## [Data below]
• • •

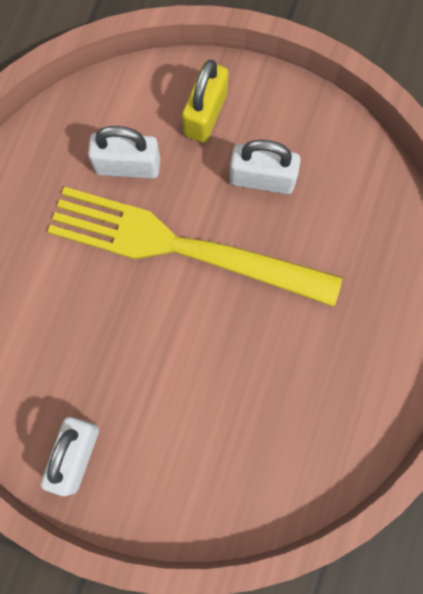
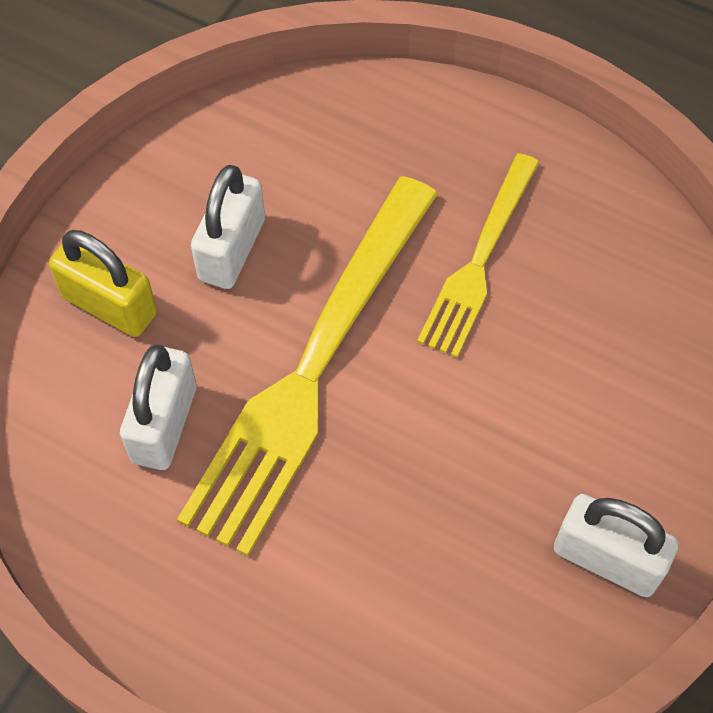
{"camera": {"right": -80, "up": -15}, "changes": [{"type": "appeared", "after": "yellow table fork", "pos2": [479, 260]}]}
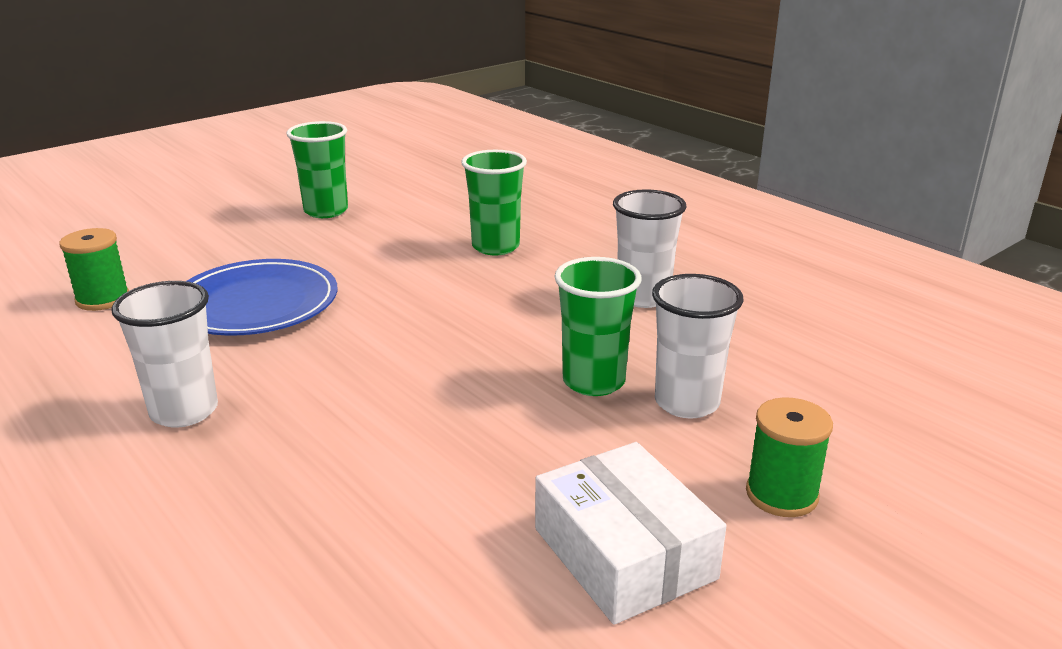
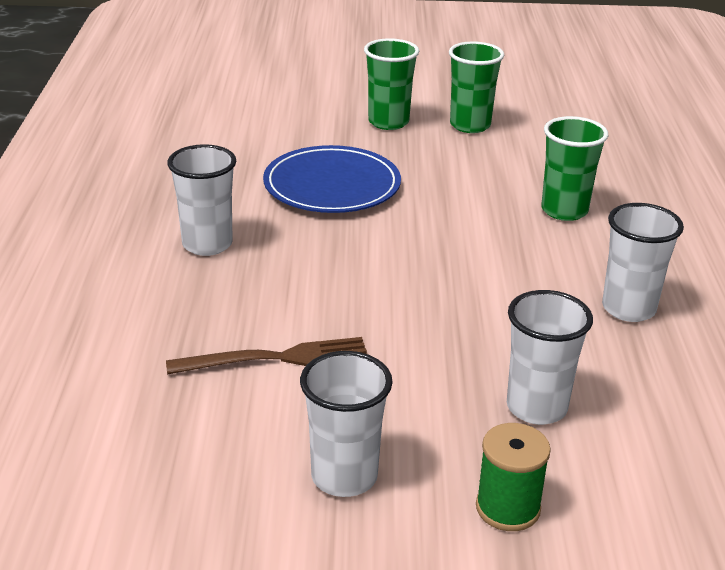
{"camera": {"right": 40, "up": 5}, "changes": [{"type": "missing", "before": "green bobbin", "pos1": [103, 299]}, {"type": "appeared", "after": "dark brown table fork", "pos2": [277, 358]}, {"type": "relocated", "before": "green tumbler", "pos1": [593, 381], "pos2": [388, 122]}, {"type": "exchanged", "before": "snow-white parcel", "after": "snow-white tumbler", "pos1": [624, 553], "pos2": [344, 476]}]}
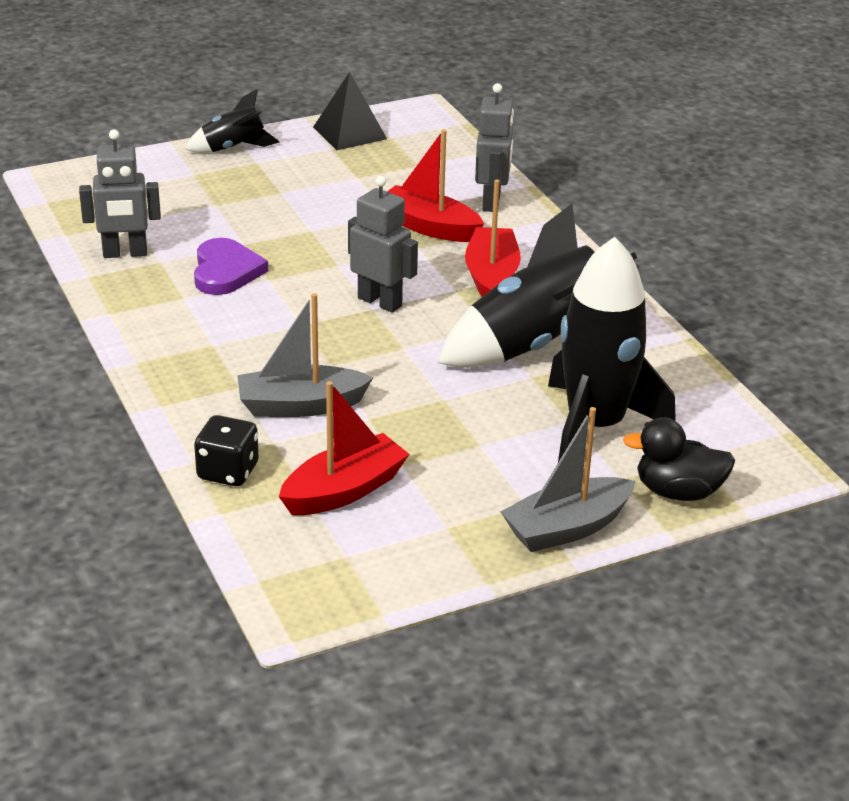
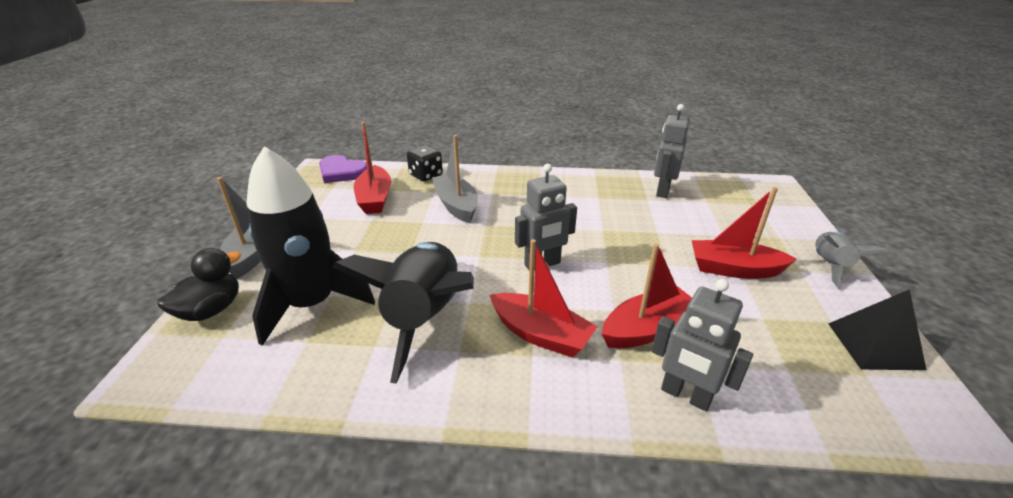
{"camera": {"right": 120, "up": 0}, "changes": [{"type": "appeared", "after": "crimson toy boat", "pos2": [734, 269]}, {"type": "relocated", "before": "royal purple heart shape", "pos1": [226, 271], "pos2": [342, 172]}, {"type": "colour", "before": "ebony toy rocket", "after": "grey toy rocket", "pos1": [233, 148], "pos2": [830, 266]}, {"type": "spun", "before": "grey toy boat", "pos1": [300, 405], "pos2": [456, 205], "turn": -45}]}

• • •

## [What this task involves]
Only a number is expected here: the count of lines with the string "table" in the material above.

## [Output of the exercise]
2